Directive
Reproduce the listing below line for line, without changing anything. Leave out the pictures.

Collected data entries
>> START

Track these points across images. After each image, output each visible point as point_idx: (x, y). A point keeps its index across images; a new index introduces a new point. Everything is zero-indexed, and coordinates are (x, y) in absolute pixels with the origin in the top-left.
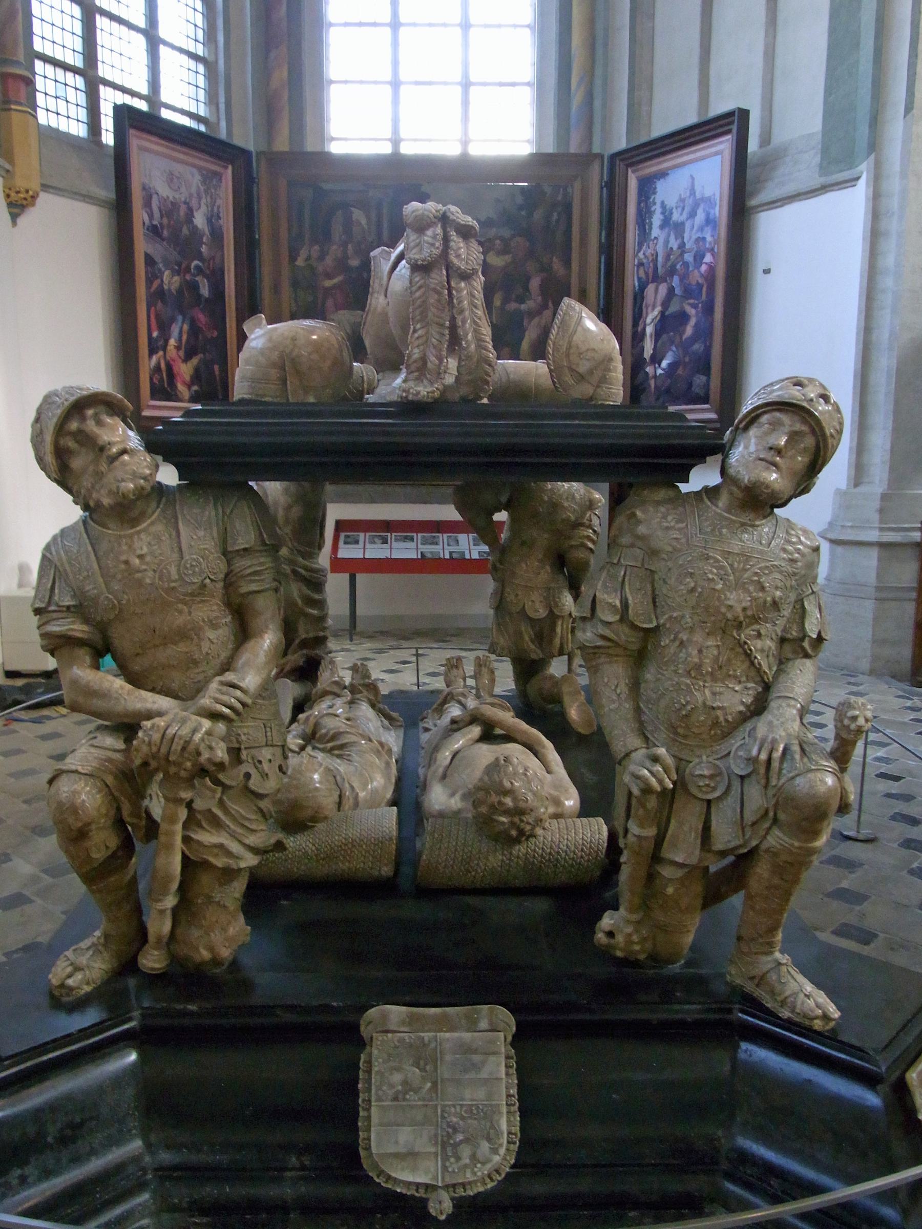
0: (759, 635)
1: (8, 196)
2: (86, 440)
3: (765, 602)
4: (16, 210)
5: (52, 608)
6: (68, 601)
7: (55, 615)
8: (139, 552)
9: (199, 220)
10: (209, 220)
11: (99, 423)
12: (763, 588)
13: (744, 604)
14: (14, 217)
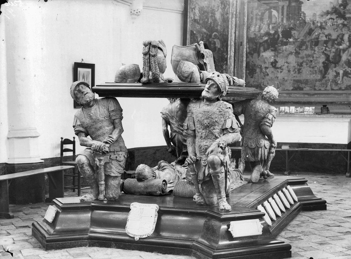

>> END

Exercise response
Track these points across images. After each image, output each visible point as point_idx: (x, y). A point keeps its index across images; a new index introduces a new point. Everything is zero-indexed, and coordinates are (x, y) in absolute pixels with the origin in the top-left.
0: (759, 635)
1: (8, 196)
2: (86, 440)
3: (765, 602)
4: (16, 210)
5: (52, 608)
6: (68, 601)
7: (55, 615)
8: (139, 552)
9: (199, 220)
10: (209, 220)
11: (99, 423)
12: (763, 588)
13: (744, 604)
14: (14, 217)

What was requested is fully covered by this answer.